• _Records from a dataset_:
_ _ _ _ _
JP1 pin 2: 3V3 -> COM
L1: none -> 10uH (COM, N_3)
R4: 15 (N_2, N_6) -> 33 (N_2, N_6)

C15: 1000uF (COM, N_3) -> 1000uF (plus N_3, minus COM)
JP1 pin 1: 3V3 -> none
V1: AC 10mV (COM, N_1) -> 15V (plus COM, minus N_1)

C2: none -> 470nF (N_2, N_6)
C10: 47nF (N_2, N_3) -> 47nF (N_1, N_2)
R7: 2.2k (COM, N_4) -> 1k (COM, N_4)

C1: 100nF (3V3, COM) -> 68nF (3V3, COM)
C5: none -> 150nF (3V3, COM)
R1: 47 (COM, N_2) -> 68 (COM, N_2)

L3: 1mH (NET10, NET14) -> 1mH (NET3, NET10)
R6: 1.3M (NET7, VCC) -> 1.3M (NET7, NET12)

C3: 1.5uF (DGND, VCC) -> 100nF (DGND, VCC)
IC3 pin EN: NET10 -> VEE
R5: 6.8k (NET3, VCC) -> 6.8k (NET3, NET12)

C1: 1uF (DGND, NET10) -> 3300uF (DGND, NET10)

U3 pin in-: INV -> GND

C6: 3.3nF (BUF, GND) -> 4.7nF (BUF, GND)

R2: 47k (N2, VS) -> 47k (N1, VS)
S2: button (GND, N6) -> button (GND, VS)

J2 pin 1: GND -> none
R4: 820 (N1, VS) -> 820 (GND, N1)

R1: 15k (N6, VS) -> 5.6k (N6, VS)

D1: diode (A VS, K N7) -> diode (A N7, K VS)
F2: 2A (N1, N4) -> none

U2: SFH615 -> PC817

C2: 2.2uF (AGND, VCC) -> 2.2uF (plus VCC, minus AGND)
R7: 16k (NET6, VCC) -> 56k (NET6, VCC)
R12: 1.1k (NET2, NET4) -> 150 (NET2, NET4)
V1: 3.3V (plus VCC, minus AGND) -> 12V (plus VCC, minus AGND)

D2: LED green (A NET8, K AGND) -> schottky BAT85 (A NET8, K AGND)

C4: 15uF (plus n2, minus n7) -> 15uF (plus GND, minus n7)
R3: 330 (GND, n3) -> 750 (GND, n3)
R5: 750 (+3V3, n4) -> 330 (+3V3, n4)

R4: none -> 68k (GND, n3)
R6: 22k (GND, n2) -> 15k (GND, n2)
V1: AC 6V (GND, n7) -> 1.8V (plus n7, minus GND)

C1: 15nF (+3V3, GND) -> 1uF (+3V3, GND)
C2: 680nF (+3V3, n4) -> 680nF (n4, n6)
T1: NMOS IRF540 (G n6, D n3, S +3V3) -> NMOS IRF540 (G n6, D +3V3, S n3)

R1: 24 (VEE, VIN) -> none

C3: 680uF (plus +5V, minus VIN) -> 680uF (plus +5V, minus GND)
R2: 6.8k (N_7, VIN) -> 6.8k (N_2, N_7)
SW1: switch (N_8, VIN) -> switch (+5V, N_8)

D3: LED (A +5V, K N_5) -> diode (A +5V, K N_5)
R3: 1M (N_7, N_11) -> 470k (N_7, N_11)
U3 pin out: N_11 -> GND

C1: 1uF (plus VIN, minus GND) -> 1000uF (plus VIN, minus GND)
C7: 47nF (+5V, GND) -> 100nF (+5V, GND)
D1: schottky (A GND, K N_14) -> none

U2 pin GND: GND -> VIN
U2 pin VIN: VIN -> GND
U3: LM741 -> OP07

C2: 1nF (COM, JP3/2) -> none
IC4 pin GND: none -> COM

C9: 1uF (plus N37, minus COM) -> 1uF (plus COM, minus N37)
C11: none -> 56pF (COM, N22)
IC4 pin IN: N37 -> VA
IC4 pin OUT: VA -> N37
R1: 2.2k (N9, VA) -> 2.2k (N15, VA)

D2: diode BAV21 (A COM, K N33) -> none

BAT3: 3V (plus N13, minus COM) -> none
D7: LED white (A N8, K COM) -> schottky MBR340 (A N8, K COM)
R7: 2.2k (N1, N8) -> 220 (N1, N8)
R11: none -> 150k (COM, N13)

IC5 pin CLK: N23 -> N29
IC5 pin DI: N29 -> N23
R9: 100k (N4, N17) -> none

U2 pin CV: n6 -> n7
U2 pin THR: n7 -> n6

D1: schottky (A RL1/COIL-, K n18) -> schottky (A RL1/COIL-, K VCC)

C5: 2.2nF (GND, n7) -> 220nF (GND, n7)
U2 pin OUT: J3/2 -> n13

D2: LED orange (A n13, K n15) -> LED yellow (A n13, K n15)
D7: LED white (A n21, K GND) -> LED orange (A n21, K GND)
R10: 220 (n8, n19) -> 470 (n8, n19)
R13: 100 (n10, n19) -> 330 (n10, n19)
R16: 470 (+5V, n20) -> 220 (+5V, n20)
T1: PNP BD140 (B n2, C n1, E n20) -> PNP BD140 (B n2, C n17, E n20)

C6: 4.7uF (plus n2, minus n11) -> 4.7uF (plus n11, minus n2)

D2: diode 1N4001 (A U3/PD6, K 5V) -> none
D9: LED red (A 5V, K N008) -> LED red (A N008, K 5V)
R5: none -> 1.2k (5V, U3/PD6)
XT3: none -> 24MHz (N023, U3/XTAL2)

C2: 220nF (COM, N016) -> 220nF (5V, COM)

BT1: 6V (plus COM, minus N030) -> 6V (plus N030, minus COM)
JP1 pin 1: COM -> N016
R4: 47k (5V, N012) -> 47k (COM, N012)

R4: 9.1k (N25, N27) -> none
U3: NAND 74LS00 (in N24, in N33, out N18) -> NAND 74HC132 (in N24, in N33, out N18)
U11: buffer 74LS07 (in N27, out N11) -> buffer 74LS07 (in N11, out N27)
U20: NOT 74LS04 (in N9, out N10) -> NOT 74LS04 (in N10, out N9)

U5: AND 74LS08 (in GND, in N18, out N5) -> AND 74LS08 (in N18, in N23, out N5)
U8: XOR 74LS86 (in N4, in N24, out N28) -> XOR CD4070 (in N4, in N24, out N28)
_ _ _ _ _
• _Task_:
Above are records; repeat only the lines starting at the line with "R16: 470 (+5V, n20) -> 220 (+5V, n20)" and ending at the line with "JP1 pin 1: COM -> N016", exactly as they appear, both included.

• _Solved exercise_:
R16: 470 (+5V, n20) -> 220 (+5V, n20)
T1: PNP BD140 (B n2, C n1, E n20) -> PNP BD140 (B n2, C n17, E n20)

C6: 4.7uF (plus n2, minus n11) -> 4.7uF (plus n11, minus n2)

D2: diode 1N4001 (A U3/PD6, K 5V) -> none
D9: LED red (A 5V, K N008) -> LED red (A N008, K 5V)
R5: none -> 1.2k (5V, U3/PD6)
XT3: none -> 24MHz (N023, U3/XTAL2)

C2: 220nF (COM, N016) -> 220nF (5V, COM)

BT1: 6V (plus COM, minus N030) -> 6V (plus N030, minus COM)
JP1 pin 1: COM -> N016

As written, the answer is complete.